▸ **Material provided**:
--------------------------------------------------

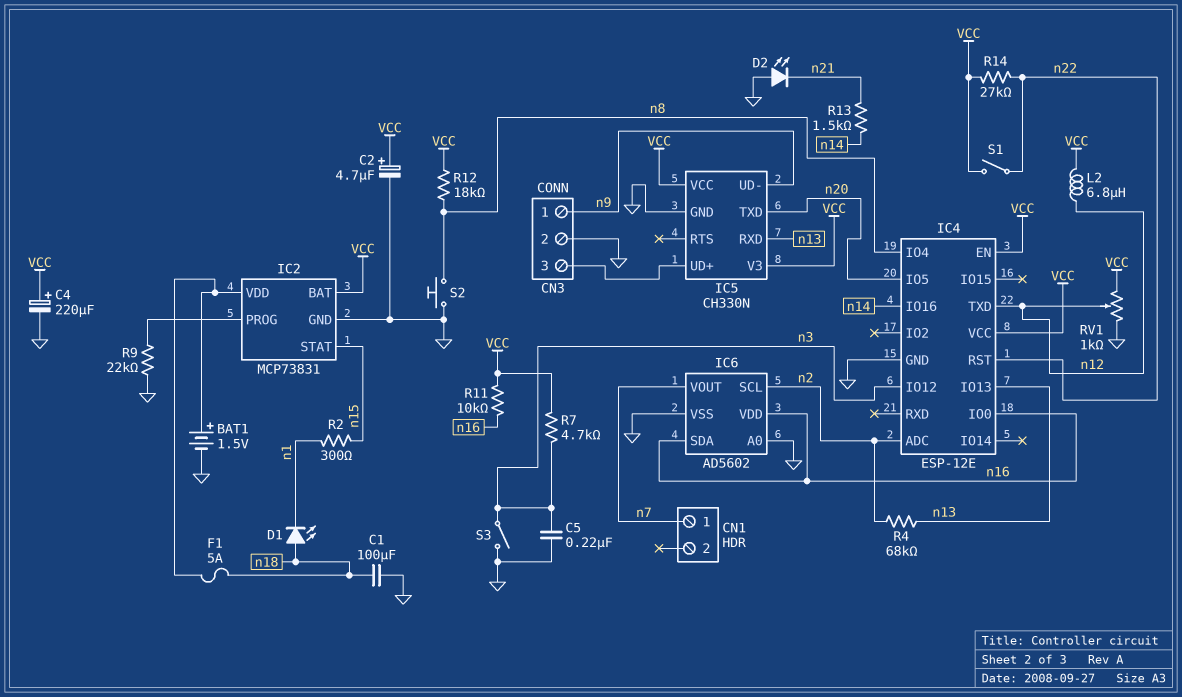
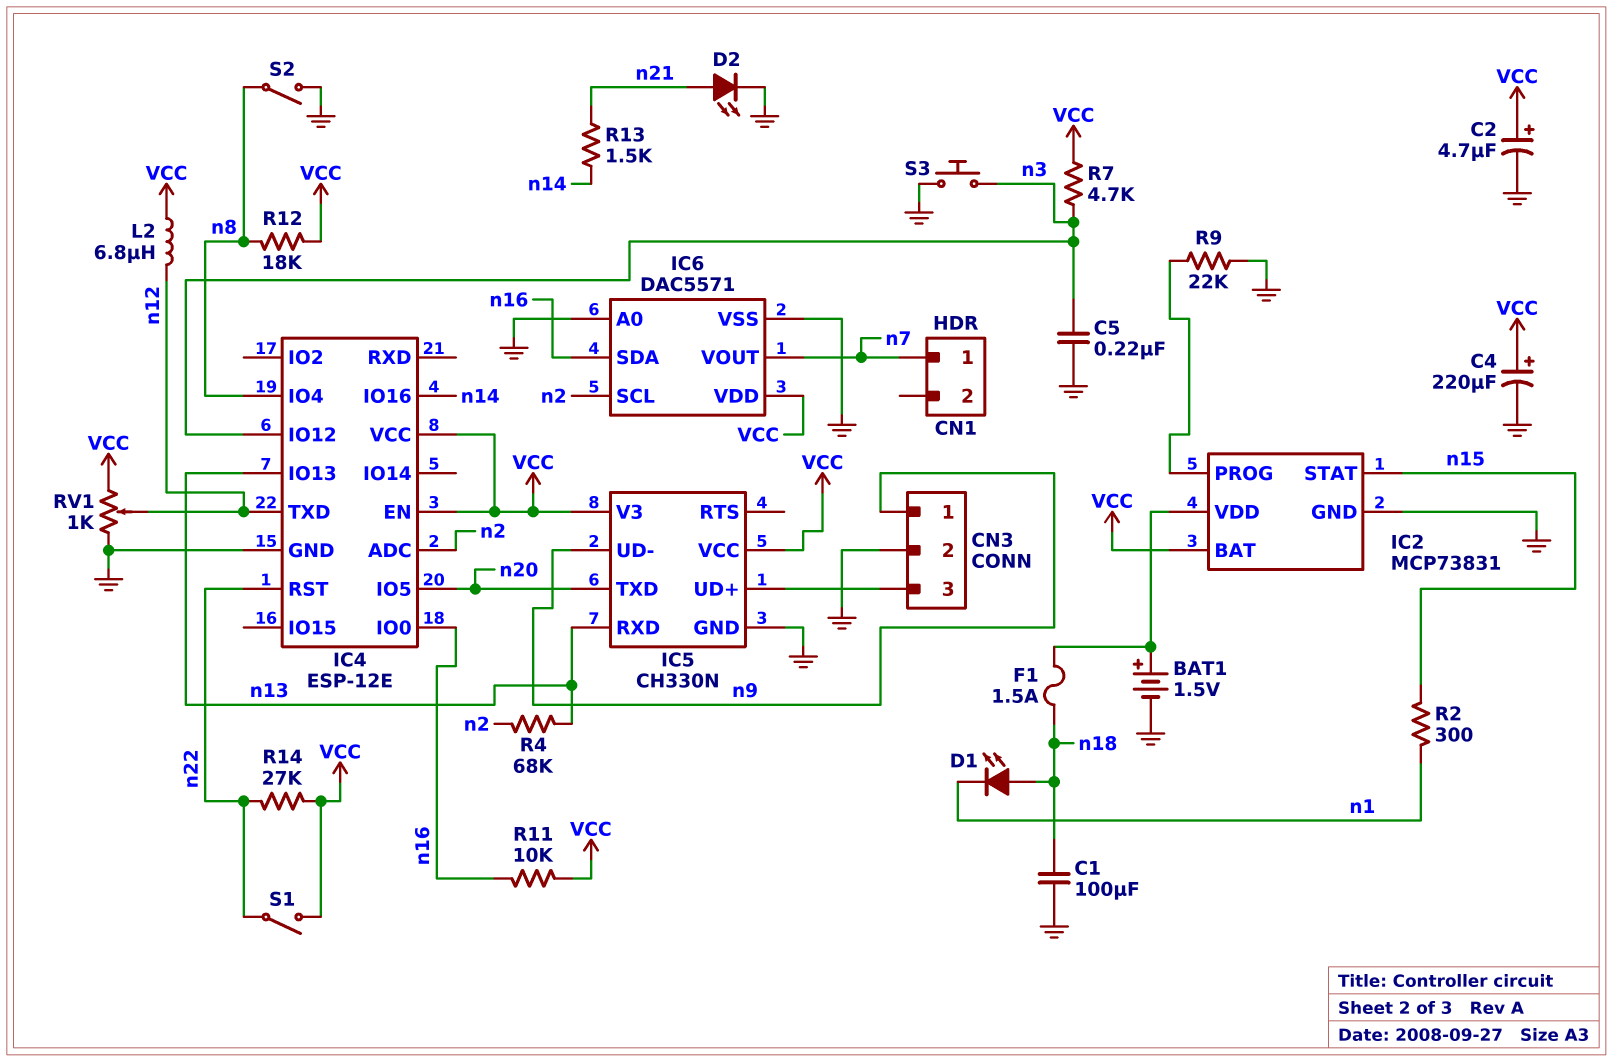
D2: LED (A GND, K n21) -> LED (A n21, K GND)
F1: 5A (IC2/VDD, n18) -> 1.5A (IC2/VDD, n18)
IC6: AD5602 -> DAC5571
IC6 pin VDD: n16 -> VCC
S2: button (GND, n8) -> switch (GND, n8)
S3: switch (GND, n3) -> button (GND, n3)

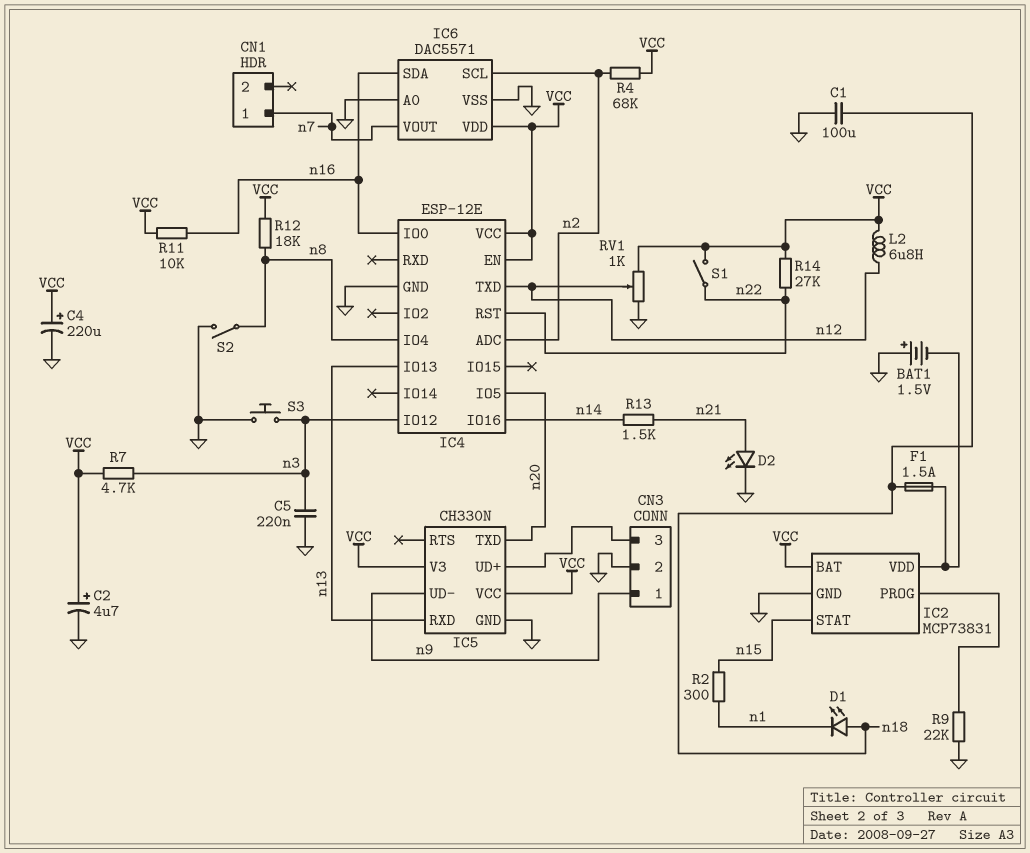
BAT1: 1.5V (plus IC2/VDD, minus GND) -> 1.5V (plus GND, minus IC2/VDD)
R4: 68k (n2, n13) -> 68k (VCC, n2)

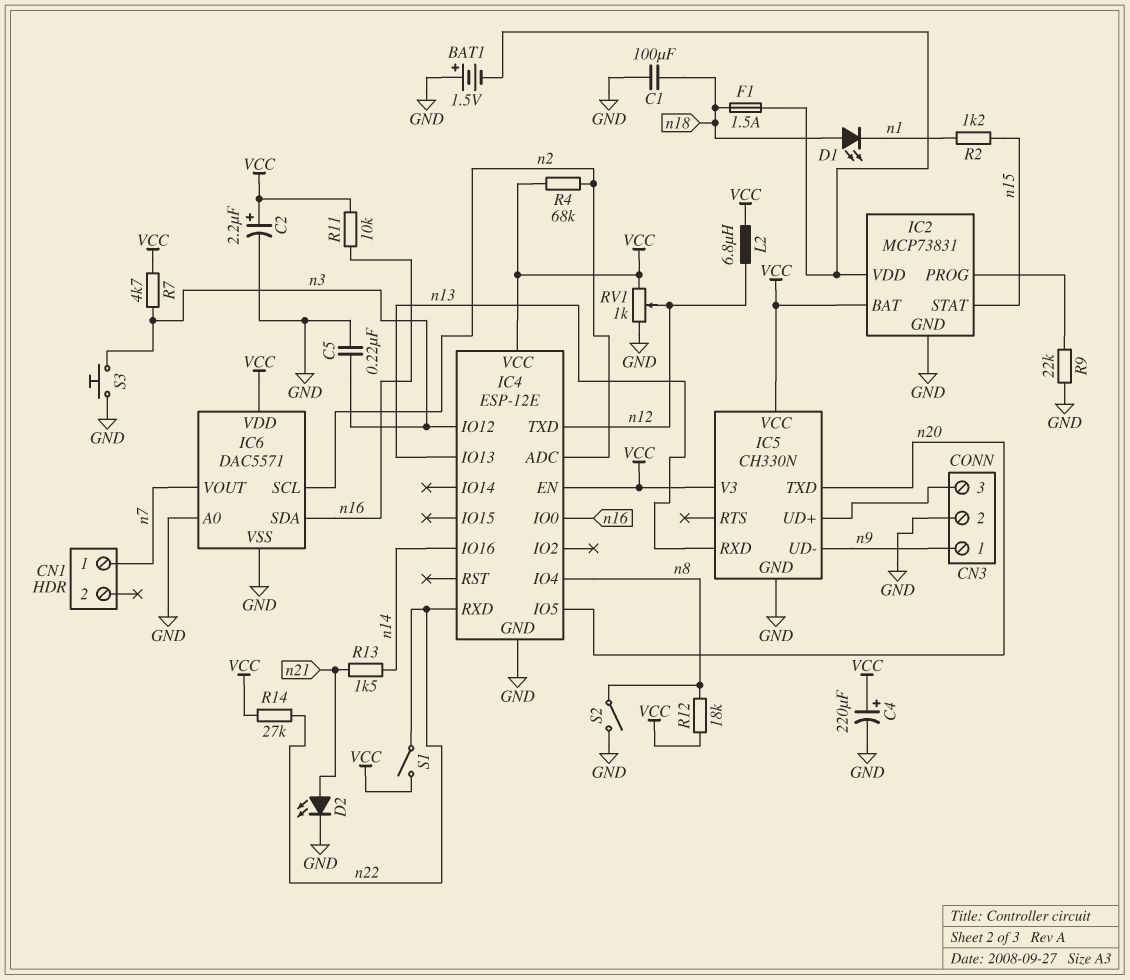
C2: 4.7uF (plus VCC, minus GND) -> 2.2uF (plus VCC, minus GND)
IC4 pin RST: n22 -> none
IC4 pin RXD: none -> n22
R2: 300 (n1, n15) -> 1.2k (n1, n15)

--------------------------------------------------

▸ **Work to be completed**: The required answer is an exact, picture-free copy of the lines from the opening of the listing above through the line with "BAT1: 1.5V (plus".

▸ **Response box**:
D2: LED (A GND, K n21) -> LED (A n21, K GND)
F1: 5A (IC2/VDD, n18) -> 1.5A (IC2/VDD, n18)
IC6: AD5602 -> DAC5571
IC6 pin VDD: n16 -> VCC
S2: button (GND, n8) -> switch (GND, n8)
S3: switch (GND, n3) -> button (GND, n3)

BAT1: 1.5V (plus IC2/VDD, minus GND) -> 1.5V (plus GND, minus IC2/VDD)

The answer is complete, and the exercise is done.